SOURCE MATERIAL
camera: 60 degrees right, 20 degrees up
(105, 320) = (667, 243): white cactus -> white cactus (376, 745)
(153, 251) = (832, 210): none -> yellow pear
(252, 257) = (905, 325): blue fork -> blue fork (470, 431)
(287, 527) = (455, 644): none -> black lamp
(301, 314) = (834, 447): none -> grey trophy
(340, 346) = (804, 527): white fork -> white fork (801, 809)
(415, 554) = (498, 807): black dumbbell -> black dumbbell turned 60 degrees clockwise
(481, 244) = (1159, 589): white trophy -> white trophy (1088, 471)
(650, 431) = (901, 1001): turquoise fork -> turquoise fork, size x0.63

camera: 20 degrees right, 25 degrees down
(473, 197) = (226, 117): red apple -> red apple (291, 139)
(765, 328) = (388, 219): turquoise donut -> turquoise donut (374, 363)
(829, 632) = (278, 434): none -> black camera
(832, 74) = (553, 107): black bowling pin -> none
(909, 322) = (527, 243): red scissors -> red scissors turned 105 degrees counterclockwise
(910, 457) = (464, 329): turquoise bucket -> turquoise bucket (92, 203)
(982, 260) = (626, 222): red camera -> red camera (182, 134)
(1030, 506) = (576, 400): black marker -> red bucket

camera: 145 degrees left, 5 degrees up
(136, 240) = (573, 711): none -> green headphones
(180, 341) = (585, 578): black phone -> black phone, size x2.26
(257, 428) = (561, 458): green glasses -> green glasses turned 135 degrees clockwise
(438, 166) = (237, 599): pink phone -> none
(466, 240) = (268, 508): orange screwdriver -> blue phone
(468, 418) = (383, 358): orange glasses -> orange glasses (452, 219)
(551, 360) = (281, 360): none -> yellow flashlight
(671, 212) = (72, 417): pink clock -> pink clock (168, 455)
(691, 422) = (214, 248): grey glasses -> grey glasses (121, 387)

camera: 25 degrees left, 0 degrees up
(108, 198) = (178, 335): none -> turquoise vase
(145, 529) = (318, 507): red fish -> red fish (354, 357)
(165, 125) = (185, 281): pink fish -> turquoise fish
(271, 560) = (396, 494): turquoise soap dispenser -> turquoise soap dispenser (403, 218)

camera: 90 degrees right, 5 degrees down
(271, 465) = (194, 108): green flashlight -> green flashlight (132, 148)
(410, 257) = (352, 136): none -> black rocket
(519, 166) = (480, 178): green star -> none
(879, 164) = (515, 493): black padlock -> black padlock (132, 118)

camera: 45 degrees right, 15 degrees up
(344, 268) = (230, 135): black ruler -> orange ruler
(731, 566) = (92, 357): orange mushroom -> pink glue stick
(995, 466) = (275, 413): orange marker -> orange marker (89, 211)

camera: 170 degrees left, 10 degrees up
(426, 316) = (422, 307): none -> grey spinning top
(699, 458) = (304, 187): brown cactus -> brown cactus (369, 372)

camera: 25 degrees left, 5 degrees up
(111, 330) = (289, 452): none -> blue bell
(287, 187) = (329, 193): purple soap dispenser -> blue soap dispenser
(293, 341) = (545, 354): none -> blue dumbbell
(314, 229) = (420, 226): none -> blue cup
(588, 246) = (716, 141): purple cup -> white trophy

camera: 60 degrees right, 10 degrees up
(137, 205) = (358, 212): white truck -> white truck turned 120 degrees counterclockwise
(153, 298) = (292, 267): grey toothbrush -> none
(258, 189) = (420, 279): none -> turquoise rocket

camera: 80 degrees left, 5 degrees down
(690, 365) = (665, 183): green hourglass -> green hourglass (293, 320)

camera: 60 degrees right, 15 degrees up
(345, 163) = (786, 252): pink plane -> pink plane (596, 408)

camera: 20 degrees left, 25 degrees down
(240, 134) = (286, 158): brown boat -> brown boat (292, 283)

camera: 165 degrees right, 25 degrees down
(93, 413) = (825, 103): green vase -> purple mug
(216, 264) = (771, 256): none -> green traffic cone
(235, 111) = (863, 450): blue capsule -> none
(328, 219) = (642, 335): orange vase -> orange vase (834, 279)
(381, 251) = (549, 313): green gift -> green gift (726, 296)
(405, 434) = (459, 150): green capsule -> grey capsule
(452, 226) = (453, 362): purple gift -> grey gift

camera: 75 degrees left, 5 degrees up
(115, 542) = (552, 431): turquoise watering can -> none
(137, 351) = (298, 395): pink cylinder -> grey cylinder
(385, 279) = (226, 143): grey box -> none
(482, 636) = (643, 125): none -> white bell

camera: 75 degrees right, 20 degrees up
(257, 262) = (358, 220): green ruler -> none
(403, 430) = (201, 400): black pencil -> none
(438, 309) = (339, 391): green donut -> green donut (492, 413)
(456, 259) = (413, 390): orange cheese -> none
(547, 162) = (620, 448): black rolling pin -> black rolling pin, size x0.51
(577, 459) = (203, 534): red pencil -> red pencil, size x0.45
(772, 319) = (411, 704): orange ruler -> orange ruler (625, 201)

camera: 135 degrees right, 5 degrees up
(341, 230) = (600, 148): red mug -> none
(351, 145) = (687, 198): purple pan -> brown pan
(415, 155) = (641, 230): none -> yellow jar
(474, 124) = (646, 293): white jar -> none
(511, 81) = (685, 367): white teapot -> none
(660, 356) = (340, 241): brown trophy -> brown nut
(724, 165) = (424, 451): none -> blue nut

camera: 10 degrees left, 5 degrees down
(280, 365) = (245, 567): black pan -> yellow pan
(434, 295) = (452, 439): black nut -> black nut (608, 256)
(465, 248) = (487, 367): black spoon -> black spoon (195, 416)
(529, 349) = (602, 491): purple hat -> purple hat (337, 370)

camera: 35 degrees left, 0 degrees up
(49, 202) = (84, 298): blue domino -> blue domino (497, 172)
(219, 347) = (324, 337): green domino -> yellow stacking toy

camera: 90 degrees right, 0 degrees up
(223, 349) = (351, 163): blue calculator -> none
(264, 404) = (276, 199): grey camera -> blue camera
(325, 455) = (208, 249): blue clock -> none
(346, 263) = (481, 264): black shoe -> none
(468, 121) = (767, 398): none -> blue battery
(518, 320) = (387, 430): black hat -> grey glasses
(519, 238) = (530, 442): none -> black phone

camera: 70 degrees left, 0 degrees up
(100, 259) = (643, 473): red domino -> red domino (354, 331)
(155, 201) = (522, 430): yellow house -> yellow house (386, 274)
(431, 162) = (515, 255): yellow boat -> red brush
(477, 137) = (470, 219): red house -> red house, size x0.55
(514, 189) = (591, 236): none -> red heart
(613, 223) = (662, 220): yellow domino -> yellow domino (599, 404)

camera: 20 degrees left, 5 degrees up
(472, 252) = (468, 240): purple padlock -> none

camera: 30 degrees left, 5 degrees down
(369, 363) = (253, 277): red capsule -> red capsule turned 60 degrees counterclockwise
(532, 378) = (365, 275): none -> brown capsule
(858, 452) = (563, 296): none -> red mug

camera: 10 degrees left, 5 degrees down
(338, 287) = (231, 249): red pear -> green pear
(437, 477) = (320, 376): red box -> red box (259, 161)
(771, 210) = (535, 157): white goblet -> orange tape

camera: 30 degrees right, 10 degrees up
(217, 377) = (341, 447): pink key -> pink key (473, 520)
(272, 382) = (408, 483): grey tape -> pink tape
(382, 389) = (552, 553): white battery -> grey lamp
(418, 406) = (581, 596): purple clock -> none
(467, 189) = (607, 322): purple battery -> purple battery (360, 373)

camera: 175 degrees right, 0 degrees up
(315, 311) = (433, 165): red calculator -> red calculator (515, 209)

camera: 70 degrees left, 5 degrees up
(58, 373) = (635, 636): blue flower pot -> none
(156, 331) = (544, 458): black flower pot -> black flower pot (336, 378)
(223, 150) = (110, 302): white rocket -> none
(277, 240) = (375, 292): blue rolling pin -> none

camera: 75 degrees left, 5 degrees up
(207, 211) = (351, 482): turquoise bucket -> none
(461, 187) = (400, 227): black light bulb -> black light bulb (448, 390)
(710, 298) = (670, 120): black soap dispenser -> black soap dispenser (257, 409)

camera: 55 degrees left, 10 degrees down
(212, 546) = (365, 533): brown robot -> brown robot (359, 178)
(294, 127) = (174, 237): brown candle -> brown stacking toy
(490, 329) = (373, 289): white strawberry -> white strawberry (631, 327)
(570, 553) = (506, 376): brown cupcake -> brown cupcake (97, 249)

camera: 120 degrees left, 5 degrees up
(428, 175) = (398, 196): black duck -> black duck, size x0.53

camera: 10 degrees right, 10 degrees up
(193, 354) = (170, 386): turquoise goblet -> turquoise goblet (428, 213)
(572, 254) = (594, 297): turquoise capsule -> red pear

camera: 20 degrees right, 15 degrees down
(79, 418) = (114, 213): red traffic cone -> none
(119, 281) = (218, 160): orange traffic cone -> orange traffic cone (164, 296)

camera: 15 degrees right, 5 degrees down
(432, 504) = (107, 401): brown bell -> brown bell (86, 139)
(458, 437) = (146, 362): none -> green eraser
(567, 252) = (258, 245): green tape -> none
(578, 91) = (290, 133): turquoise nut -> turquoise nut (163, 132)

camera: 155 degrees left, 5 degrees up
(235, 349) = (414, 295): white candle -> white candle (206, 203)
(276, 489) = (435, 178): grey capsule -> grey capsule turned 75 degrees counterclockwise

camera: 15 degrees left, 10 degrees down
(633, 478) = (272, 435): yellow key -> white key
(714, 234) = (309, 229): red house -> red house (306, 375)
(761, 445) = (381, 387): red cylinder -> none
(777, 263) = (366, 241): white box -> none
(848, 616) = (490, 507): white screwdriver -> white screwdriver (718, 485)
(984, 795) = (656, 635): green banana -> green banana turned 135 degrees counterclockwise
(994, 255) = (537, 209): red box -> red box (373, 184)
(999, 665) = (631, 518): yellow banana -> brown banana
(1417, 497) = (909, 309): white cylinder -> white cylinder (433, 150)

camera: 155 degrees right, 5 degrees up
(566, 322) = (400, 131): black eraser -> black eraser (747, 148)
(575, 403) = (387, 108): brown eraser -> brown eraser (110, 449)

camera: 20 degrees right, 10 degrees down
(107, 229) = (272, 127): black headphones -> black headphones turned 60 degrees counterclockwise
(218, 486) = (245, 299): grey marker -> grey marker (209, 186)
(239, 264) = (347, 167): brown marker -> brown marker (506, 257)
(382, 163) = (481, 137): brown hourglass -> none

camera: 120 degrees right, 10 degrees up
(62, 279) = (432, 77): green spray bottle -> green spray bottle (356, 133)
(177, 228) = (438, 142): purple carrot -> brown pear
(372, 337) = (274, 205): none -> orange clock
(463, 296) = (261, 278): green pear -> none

WHAT YOU ARE ASKED TO DO
The answer is each line in which the word "eraser" occurs, copied from the material above.

REPLY
(458, 437) = (146, 362): none -> green eraser
(566, 322) = (400, 131): black eraser -> black eraser (747, 148)
(575, 403) = (387, 108): brown eraser -> brown eraser (110, 449)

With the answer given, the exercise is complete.